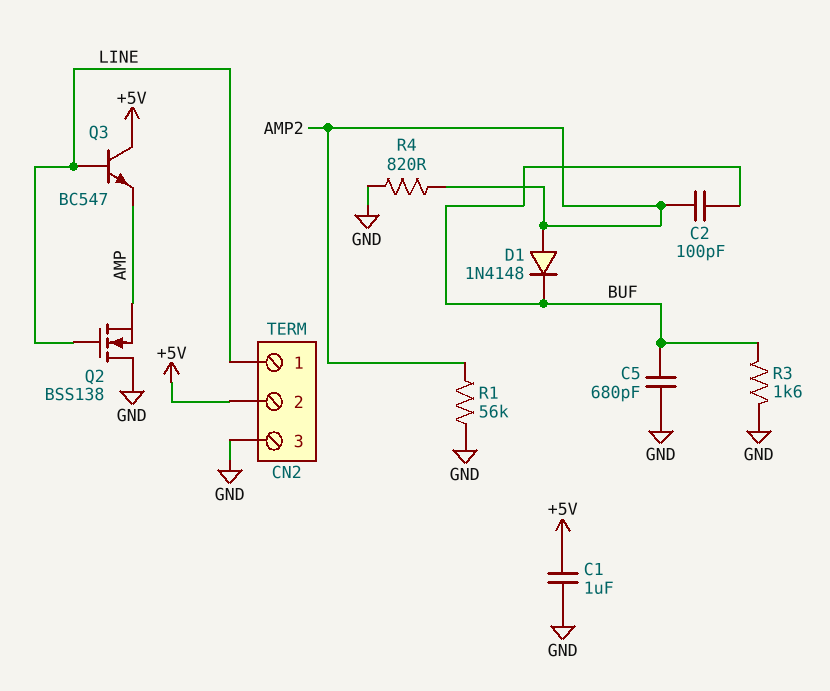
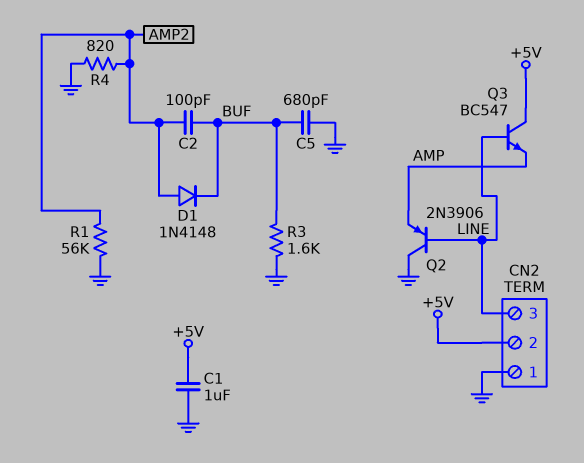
CN2 pin 1: LINE -> GND
CN2 pin 3: GND -> LINE
Q2: NMOS BSS138 (G LINE, D GND, S AMP) -> PNP 2N3906 (B LINE, C GND, E AMP)

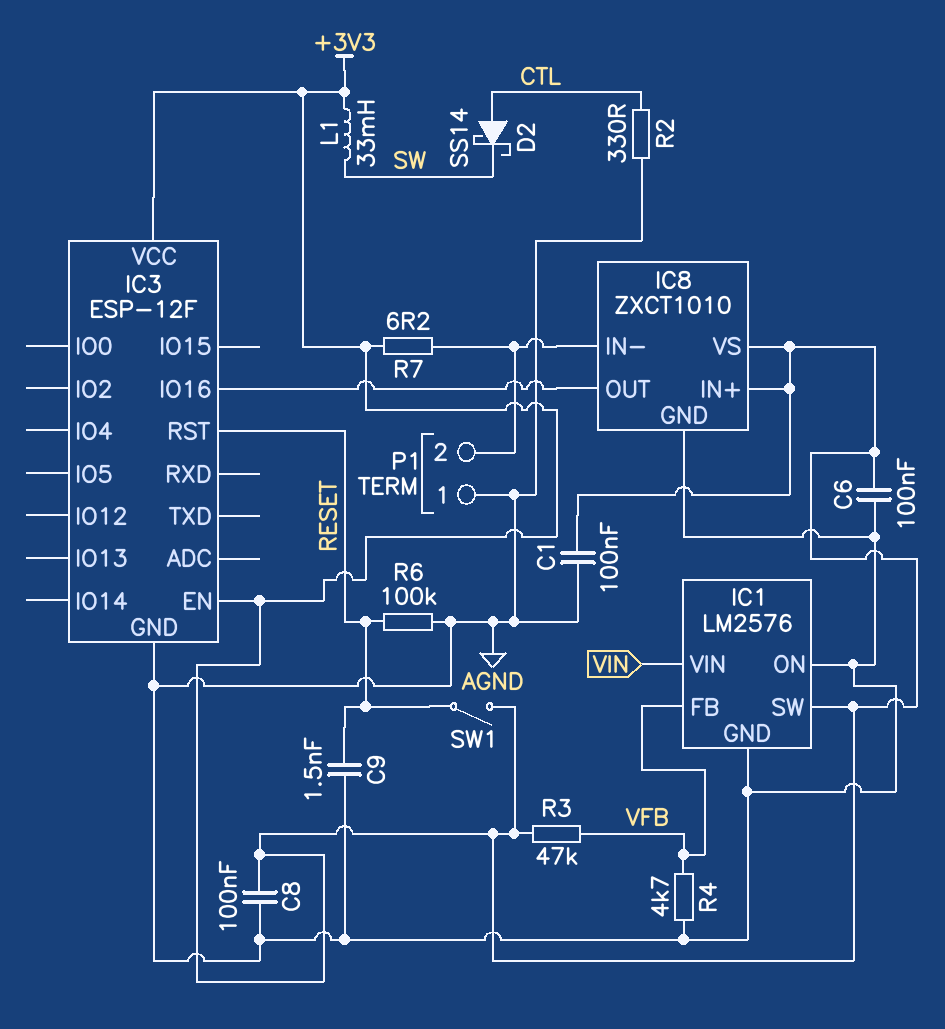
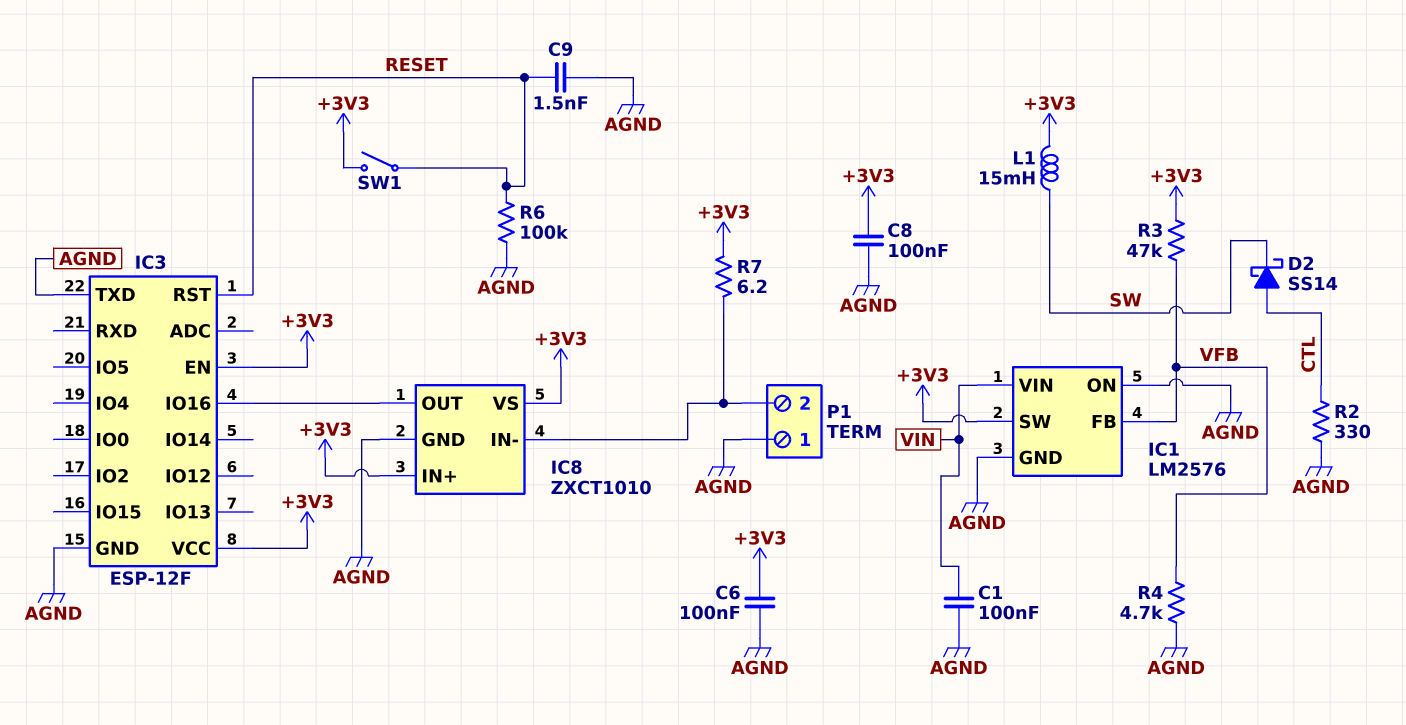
C1: 100nF (+3V3, AGND) -> 100nF (AGND, VIN)
IC3 pin TXD: none -> AGND
L1: 33mH (+3V3, SW) -> 15mH (+3V3, SW)

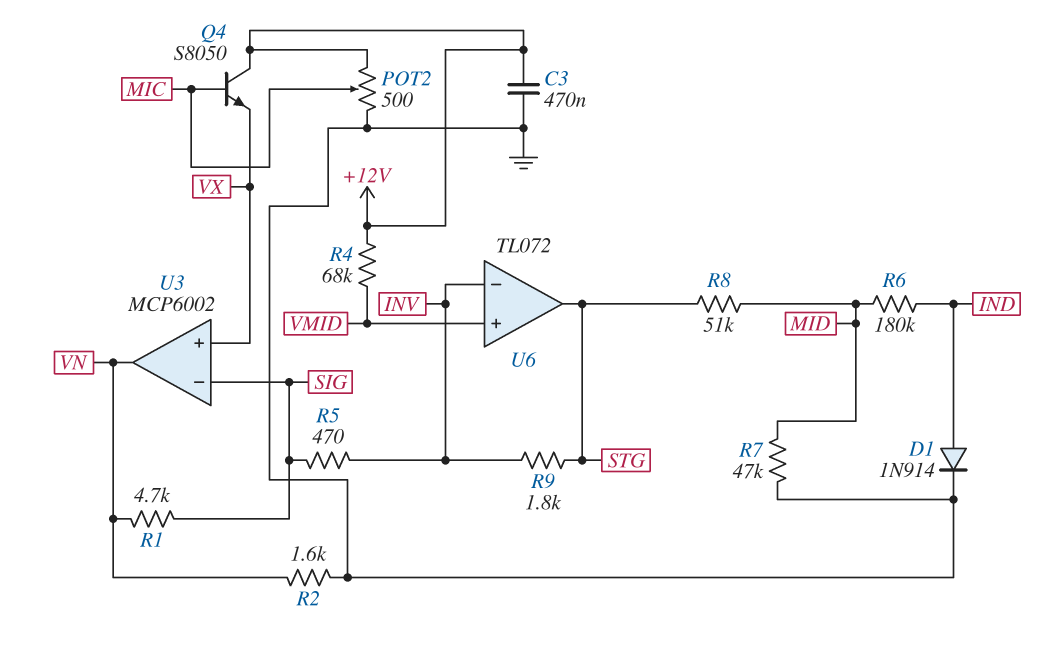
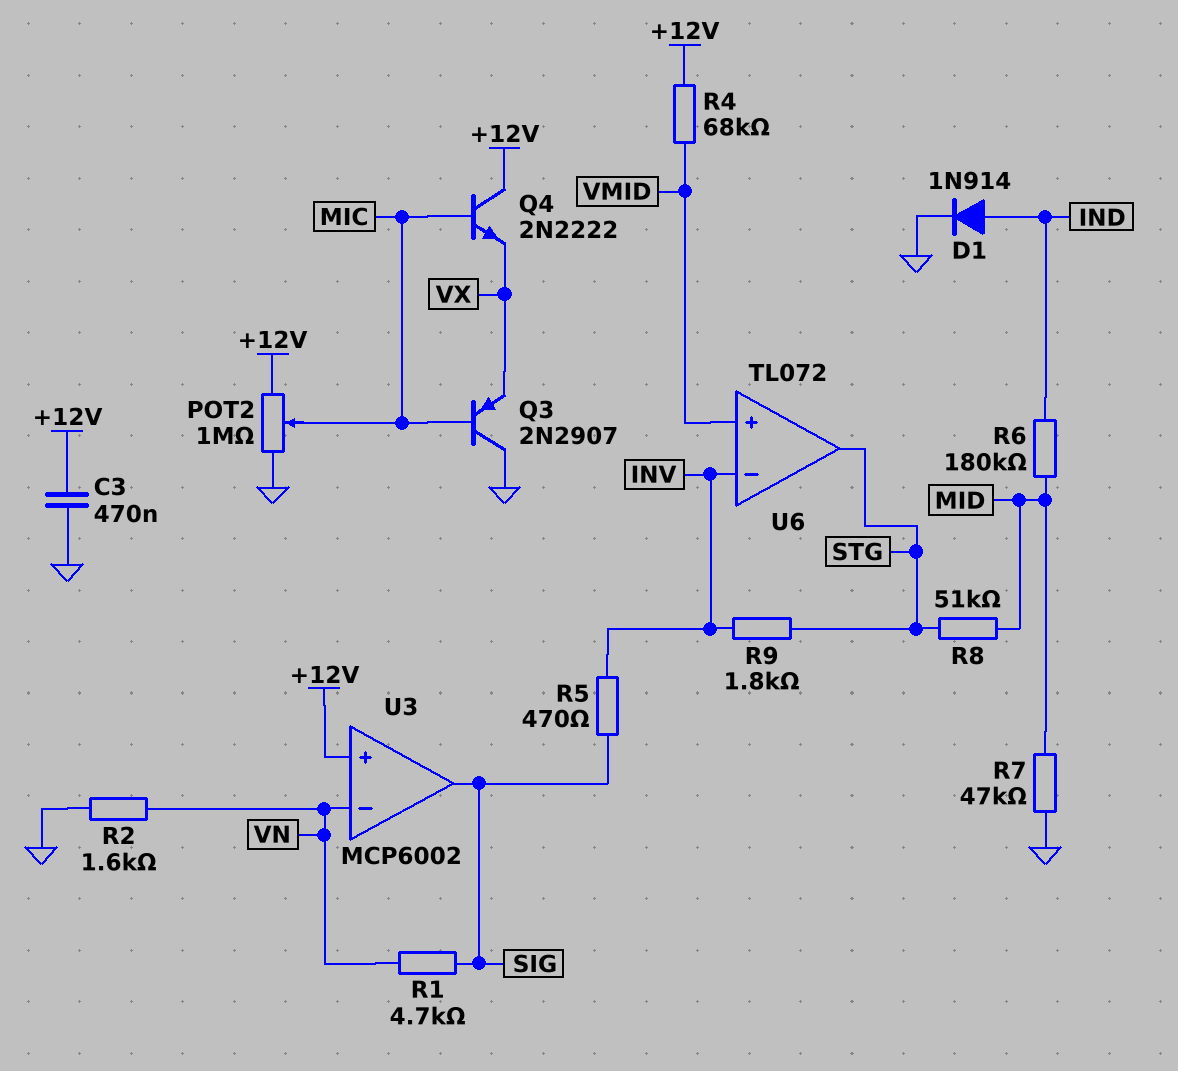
POT2: 500 (+12V, GND, wiper MIC) -> 1M (+12V, GND, wiper MIC)
Q3: none -> PNP 2N2907 (B MIC, C GND, E VX)
Q4: NPN S8050 (B MIC, C +12V, E VX) -> NPN 2N2222 (B MIC, C +12V, E VX)
U3 pin in+: VX -> +12V
U3 pin in-: SIG -> VN
U3 pin out: VN -> SIG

TASK DETAILS:
Restate the entries verbatim, without pictures.

SOLUTION TO THIS TASK:
CN2 pin 1: LINE -> GND
CN2 pin 3: GND -> LINE
Q2: NMOS BSS138 (G LINE, D GND, S AMP) -> PNP 2N3906 (B LINE, C GND, E AMP)

C1: 100nF (+3V3, AGND) -> 100nF (AGND, VIN)
IC3 pin TXD: none -> AGND
L1: 33mH (+3V3, SW) -> 15mH (+3V3, SW)

POT2: 500 (+12V, GND, wiper MIC) -> 1M (+12V, GND, wiper MIC)
Q3: none -> PNP 2N2907 (B MIC, C GND, E VX)
Q4: NPN S8050 (B MIC, C +12V, E VX) -> NPN 2N2222 (B MIC, C +12V, E VX)
U3 pin in+: VX -> +12V
U3 pin in-: SIG -> VN
U3 pin out: VN -> SIG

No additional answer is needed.